_Aim_:
Format the entries below as a Markdown table with two columns, Row and Line: put a running number in Row and one line of text in Line, and skip any blank lines.

_Supplied records_:

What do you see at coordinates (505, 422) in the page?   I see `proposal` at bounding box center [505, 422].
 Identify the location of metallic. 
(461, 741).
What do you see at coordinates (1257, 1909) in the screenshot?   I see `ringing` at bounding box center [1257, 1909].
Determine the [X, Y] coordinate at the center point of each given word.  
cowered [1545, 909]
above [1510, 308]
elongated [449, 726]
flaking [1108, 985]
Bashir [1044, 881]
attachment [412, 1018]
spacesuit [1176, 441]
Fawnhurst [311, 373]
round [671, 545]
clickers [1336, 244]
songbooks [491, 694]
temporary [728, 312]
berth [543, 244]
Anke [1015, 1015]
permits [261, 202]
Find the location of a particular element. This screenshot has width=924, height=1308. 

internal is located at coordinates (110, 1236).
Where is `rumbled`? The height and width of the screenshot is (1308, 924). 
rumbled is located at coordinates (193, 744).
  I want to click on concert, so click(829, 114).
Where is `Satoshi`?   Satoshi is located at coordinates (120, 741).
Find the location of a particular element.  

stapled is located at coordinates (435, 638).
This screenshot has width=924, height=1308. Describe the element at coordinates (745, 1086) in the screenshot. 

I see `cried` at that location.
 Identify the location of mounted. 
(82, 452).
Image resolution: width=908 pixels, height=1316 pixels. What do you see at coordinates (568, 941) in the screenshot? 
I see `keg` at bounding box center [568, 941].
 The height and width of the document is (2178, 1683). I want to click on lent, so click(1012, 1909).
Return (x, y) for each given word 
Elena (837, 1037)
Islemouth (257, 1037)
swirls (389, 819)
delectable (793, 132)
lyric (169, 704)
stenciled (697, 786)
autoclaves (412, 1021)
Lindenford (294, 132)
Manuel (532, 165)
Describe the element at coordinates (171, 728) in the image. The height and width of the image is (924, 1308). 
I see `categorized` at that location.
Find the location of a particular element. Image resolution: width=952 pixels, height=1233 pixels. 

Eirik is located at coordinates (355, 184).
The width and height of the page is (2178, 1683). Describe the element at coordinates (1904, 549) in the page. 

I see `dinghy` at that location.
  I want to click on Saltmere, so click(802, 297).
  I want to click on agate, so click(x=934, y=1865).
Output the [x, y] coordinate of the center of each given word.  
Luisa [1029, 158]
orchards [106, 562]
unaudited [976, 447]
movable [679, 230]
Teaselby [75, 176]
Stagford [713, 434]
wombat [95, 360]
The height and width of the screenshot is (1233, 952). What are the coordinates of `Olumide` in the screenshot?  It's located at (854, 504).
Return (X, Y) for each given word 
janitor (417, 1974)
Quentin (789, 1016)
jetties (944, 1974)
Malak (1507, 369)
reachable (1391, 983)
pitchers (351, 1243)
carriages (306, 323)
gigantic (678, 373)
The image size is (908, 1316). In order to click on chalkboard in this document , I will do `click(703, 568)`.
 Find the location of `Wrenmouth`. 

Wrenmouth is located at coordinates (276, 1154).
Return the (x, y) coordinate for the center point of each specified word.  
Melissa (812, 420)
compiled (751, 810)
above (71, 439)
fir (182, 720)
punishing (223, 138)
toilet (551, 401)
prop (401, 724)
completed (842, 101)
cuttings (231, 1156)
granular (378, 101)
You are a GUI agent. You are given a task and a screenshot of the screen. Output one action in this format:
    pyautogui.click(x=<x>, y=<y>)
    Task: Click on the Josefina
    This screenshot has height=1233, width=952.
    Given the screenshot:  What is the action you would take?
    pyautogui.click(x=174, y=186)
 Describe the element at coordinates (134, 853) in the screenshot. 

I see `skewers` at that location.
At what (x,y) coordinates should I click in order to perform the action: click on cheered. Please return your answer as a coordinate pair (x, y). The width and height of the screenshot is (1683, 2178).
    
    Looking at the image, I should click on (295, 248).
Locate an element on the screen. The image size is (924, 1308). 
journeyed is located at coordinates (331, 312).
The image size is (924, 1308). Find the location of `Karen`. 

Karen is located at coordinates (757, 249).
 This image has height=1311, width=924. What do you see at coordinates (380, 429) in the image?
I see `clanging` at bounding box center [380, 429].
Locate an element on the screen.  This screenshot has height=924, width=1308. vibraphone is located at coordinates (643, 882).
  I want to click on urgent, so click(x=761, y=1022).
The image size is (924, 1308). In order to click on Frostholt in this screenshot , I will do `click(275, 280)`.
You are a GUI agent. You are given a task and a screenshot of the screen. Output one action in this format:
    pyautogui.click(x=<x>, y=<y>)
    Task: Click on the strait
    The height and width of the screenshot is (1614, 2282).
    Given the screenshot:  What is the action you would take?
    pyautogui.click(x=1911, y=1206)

_Answer to the problem_:
| Row | Line |
|---|---|
| 1 | What do you see at coordinates (505, 422) in the page?   I see `proposal` at bounding box center [505, 422]. |
| 2 |  Identify the location of metallic.  |
| 3 | (461, 741). |
| 4 | What do you see at coordinates (1257, 1909) in the screenshot?   I see `ringing` at bounding box center [1257, 1909]. |
| 5 | Determine the [X, Y] coordinate at the center point of each given word.   |
| 6 | cowered [1545, 909] |
| 7 | above [1510, 308] |
| 8 | elongated [449, 726] |
| 9 | flaking [1108, 985] |
| 10 | Bashir [1044, 881] |
| 11 | attachment [412, 1018] |
| 12 | spacesuit [1176, 441] |
| 13 | Fawnhurst [311, 373] |
| 14 | round [671, 545] |
| 15 | clickers [1336, 244] |
| 16 | songbooks [491, 694] |
| 17 | temporary [728, 312] |
| 18 | berth [543, 244] |
| 19 | Anke [1015, 1015] |
| 20 | permits [261, 202] |
| 21 | Find the location of a particular element. This screenshot has width=924, height=1308.  |
| 22 | internal is located at coordinates (110, 1236). |
| 23 | Where is `rumbled`? The height and width of the screenshot is (1308, 924).  |
| 24 | rumbled is located at coordinates (193, 744). |
| 25 |   I want to click on concert, so click(829, 114). |
| 26 | Where is `Satoshi`?   Satoshi is located at coordinates (120, 741). |
| 27 | Find the location of a particular element.   |
| 28 | stapled is located at coordinates (435, 638). |
| 29 | This screenshot has width=924, height=1308. Describe the element at coordinates (745, 1086) in the screenshot.  |
| 30 | I see `cried` at that location. |
| 31 |  Identify the location of mounted.  |
| 32 | (82, 452). |
| 33 | Image resolution: width=908 pixels, height=1316 pixels. What do you see at coordinates (568, 941) in the screenshot?  |
| 34 | I see `keg` at bounding box center [568, 941]. |
| 35 |  The height and width of the document is (2178, 1683). I want to click on lent, so click(1012, 1909). |
| 36 | Return (x, y) for each given word  |
| 37 | Elena (837, 1037) |
| 38 | Islemouth (257, 1037) |
| 39 | swirls (389, 819) |
| 40 | delectable (793, 132) |
| 41 | lyric (169, 704) |
| 42 | stenciled (697, 786) |
| 43 | autoclaves (412, 1021) |
| 44 | Lindenford (294, 132) |
| 45 | Manuel (532, 165) |
| 46 | Describe the element at coordinates (171, 728) in the image. The height and width of the image is (924, 1308).  |
| 47 | I see `categorized` at that location. |
| 48 | Find the location of a particular element. Image resolution: width=952 pixels, height=1233 pixels.  |
| 49 | Eirik is located at coordinates (355, 184). |
| 50 | The width and height of the page is (2178, 1683). Describe the element at coordinates (1904, 549) in the page.  |
| 51 | I see `dinghy` at that location. |
| 52 |   I want to click on Saltmere, so click(802, 297). |
| 53 |   I want to click on agate, so click(x=934, y=1865). |
| 54 | Output the [x, y] coordinate of the center of each given word.   |
| 55 | Luisa [1029, 158] |
| 56 | orchards [106, 562] |
| 57 | unaudited [976, 447] |
| 58 | movable [679, 230] |
| 59 | Teaselby [75, 176] |
| 60 | Stagford [713, 434] |
| 61 | wombat [95, 360] |
| 62 | The height and width of the screenshot is (1233, 952). What are the coordinates of `Olumide` in the screenshot?  It's located at (854, 504). |
| 63 | Return (X, Y) for each given word  |
| 64 | janitor (417, 1974) |
| 65 | Quentin (789, 1016) |
| 66 | jetties (944, 1974) |
| 67 | Malak (1507, 369) |
| 68 | reachable (1391, 983) |
| 69 | pitchers (351, 1243) |
| 70 | carriages (306, 323) |
| 71 | gigantic (678, 373) |
| 72 | The image size is (908, 1316). In order to click on chalkboard in this document , I will do `click(703, 568)`. |
| 73 |  Find the location of `Wrenmouth`.  |
| 74 | Wrenmouth is located at coordinates (276, 1154). |
| 75 | Return the (x, y) coordinate for the center point of each specified word.   |
| 76 | Melissa (812, 420) |
| 77 | compiled (751, 810) |
| 78 | above (71, 439) |
| 79 | fir (182, 720) |
| 80 | punishing (223, 138) |
| 81 | toilet (551, 401) |
| 82 | prop (401, 724) |
| 83 | completed (842, 101) |
| 84 | cuttings (231, 1156) |
| 85 | granular (378, 101) |
| 86 | You are a GUI agent. You are given a task and a screenshot of the screen. Output one action in this format: |
| 87 |     pyautogui.click(x=<x>, y=<y>) |
| 88 |     Task: Click on the Josefina |
| 89 |     This screenshot has height=1233, width=952. |
| 90 |     Given the screenshot:  What is the action you would take? |
| 91 |     pyautogui.click(x=174, y=186) |
| 92 |  Describe the element at coordinates (134, 853) in the screenshot.  |
| 93 | I see `skewers` at that location. |
| 94 | At what (x,y) coordinates should I click in order to perform the action: click on cheered. Please return your answer as a coordinate pair (x, y). The width and height of the screenshot is (1683, 2178). |
| 95 |     Looking at the image, I should click on (295, 248). |
| 96 | Locate an element on the screen. The image size is (924, 1308).  |
| 97 | journeyed is located at coordinates (331, 312). |
| 98 | The image size is (924, 1308). Find the location of `Karen`.  |
| 99 | Karen is located at coordinates (757, 249). |
| 100 |  This image has height=1311, width=924. What do you see at coordinates (380, 429) in the image? |
| 101 | I see `clanging` at bounding box center [380, 429]. |
| 102 | Locate an element on the screen.  This screenshot has height=924, width=1308. vibraphone is located at coordinates (643, 882). |
| 103 |   I want to click on urgent, so click(x=761, y=1022). |
| 104 | The image size is (924, 1308). In order to click on Frostholt in this screenshot , I will do `click(275, 280)`. |
| 105 | You are a GUI agent. You are given a task and a screenshot of the screen. Output one action in this format: |
| 106 |     pyautogui.click(x=<x>, y=<y>) |
| 107 |     Task: Click on the strait |
| 108 |     The height and width of the screenshot is (1614, 2282). |
| 109 |     Given the screenshot:  What is the action you would take? |
| 110 |     pyautogui.click(x=1911, y=1206) |